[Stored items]
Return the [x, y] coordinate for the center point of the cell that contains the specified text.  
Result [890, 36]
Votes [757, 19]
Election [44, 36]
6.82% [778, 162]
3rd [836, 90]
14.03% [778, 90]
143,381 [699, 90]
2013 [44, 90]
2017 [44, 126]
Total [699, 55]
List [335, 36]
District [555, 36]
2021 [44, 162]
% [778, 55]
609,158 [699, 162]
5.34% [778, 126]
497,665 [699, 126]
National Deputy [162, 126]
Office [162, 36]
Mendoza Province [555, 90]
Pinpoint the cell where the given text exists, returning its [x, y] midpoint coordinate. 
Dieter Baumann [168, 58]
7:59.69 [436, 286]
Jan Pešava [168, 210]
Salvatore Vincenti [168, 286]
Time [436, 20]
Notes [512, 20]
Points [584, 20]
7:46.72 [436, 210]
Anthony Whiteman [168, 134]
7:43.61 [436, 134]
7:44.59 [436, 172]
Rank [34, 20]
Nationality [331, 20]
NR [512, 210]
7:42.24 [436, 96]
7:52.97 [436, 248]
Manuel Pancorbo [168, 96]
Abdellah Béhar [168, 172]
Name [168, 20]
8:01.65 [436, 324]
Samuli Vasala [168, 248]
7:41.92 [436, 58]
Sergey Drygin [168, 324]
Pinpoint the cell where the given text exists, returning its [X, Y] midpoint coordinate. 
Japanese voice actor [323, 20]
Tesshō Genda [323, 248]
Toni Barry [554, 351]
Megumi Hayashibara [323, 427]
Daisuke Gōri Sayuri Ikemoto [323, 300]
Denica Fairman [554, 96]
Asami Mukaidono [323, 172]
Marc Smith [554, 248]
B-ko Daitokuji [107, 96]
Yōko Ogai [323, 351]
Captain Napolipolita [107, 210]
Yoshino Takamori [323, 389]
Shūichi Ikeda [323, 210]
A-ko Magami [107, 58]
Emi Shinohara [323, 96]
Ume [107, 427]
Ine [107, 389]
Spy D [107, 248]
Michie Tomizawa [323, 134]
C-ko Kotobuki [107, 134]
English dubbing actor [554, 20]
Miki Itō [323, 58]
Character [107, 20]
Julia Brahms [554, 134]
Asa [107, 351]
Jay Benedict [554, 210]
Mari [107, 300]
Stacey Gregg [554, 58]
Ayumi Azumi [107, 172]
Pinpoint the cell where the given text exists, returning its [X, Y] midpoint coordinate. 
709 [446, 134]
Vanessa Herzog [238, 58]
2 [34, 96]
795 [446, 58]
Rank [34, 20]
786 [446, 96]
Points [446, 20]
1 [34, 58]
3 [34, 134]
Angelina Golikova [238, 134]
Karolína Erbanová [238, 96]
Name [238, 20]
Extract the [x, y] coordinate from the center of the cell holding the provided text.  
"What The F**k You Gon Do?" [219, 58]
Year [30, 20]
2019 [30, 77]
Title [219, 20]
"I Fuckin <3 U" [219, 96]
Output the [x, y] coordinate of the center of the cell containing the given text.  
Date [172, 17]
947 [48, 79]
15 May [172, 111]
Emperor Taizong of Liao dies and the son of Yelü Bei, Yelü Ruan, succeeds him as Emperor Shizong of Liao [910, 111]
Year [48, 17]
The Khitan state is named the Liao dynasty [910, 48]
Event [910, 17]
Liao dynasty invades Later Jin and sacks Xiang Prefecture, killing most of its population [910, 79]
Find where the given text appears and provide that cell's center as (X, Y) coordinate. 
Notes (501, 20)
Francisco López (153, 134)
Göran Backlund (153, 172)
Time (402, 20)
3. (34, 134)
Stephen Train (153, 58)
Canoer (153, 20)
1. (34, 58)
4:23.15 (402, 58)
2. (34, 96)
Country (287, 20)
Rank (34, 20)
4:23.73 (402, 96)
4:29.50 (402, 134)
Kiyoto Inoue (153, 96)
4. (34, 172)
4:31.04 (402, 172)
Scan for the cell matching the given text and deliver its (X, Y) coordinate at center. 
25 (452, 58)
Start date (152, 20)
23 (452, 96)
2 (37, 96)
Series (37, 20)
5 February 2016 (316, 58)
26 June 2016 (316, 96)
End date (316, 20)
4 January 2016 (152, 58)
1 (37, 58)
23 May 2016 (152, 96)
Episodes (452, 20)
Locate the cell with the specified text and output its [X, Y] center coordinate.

■ Stated task
Repeat all of the stored items above word for word, keeping every line and its coordinates unchanged and in the same order.

■ Exercise response
Return the [x, y] coordinate for the center point of the cell that contains the specified text.  
Result [890, 36]
Votes [757, 19]
Election [44, 36]
6.82% [778, 162]
3rd [836, 90]
14.03% [778, 90]
143,381 [699, 90]
2013 [44, 90]
2017 [44, 126]
Total [699, 55]
List [335, 36]
District [555, 36]
2021 [44, 162]
% [778, 55]
609,158 [699, 162]
5.34% [778, 126]
497,665 [699, 126]
National Deputy [162, 126]
Office [162, 36]
Mendoza Province [555, 90]
Pinpoint the cell where the given text exists, returning its [x, y] midpoint coordinate. 
Dieter Baumann [168, 58]
7:59.69 [436, 286]
Jan Pešava [168, 210]
Salvatore Vincenti [168, 286]
Time [436, 20]
Notes [512, 20]
Points [584, 20]
7:46.72 [436, 210]
Anthony Whiteman [168, 134]
7:43.61 [436, 134]
7:44.59 [436, 172]
Rank [34, 20]
Nationality [331, 20]
NR [512, 210]
7:42.24 [436, 96]
7:52.97 [436, 248]
Manuel Pancorbo [168, 96]
Abdellah Béhar [168, 172]
Name [168, 20]
8:01.65 [436, 324]
Samuli Vasala [168, 248]
7:41.92 [436, 58]
Sergey Drygin [168, 324]
Pinpoint the cell where the given text exists, returning its [X, Y] midpoint coordinate. 
Japanese voice actor [323, 20]
Tesshō Genda [323, 248]
Toni Barry [554, 351]
Megumi Hayashibara [323, 427]
Daisuke Gōri Sayuri Ikemoto [323, 300]
Denica Fairman [554, 96]
Asami Mukaidono [323, 172]
Marc Smith [554, 248]
B-ko Daitokuji [107, 96]
Yōko Ogai [323, 351]
Captain Napolipolita [107, 210]
Yoshino Takamori [323, 389]
Shūichi Ikeda [323, 210]
A-ko Magami [107, 58]
Emi Shinohara [323, 96]
Ume [107, 427]
Ine [107, 389]
Spy D [107, 248]
Michie Tomizawa [323, 134]
C-ko Kotobuki [107, 134]
English dubbing actor [554, 20]
Miki Itō [323, 58]
Character [107, 20]
Julia Brahms [554, 134]
Asa [107, 351]
Jay Benedict [554, 210]
Mari [107, 300]
Stacey Gregg [554, 58]
Ayumi Azumi [107, 172]
Pinpoint the cell where the given text exists, returning its [X, Y] midpoint coordinate. 
709 [446, 134]
Vanessa Herzog [238, 58]
2 [34, 96]
795 [446, 58]
Rank [34, 20]
786 [446, 96]
Points [446, 20]
1 [34, 58]
3 [34, 134]
Angelina Golikova [238, 134]
Karolína Erbanová [238, 96]
Name [238, 20]
Extract the [x, y] coordinate from the center of the cell holding the provided text.  
"What The F**k You Gon Do?" [219, 58]
Year [30, 20]
2019 [30, 77]
Title [219, 20]
"I Fuckin <3 U" [219, 96]
Output the [x, y] coordinate of the center of the cell containing the given text.  
Date [172, 17]
947 [48, 79]
15 May [172, 111]
Emperor Taizong of Liao dies and the son of Yelü Bei, Yelü Ruan, succeeds him as Emperor Shizong of Liao [910, 111]
Year [48, 17]
The Khitan state is named the Liao dynasty [910, 48]
Event [910, 17]
Liao dynasty invades Later Jin and sacks Xiang Prefecture, killing most of its population [910, 79]
Find where the given text appears and provide that cell's center as (X, Y) coordinate. 
Notes (501, 20)
Francisco López (153, 134)
Göran Backlund (153, 172)
Time (402, 20)
3. (34, 134)
Stephen Train (153, 58)
Canoer (153, 20)
1. (34, 58)
4:23.15 (402, 58)
2. (34, 96)
Country (287, 20)
Rank (34, 20)
4:23.73 (402, 96)
4:29.50 (402, 134)
Kiyoto Inoue (153, 96)
4. (34, 172)
4:31.04 (402, 172)
Scan for the cell matching the given text and deliver its (X, Y) coordinate at center. 
25 (452, 58)
Start date (152, 20)
23 (452, 96)
2 (37, 96)
Series (37, 20)
5 February 2016 (316, 58)
26 June 2016 (316, 96)
End date (316, 20)
4 January 2016 (152, 58)
1 (37, 58)
23 May 2016 (152, 96)
Episodes (452, 20)
Locate the cell with the specified text and output its [X, Y] center coordinate.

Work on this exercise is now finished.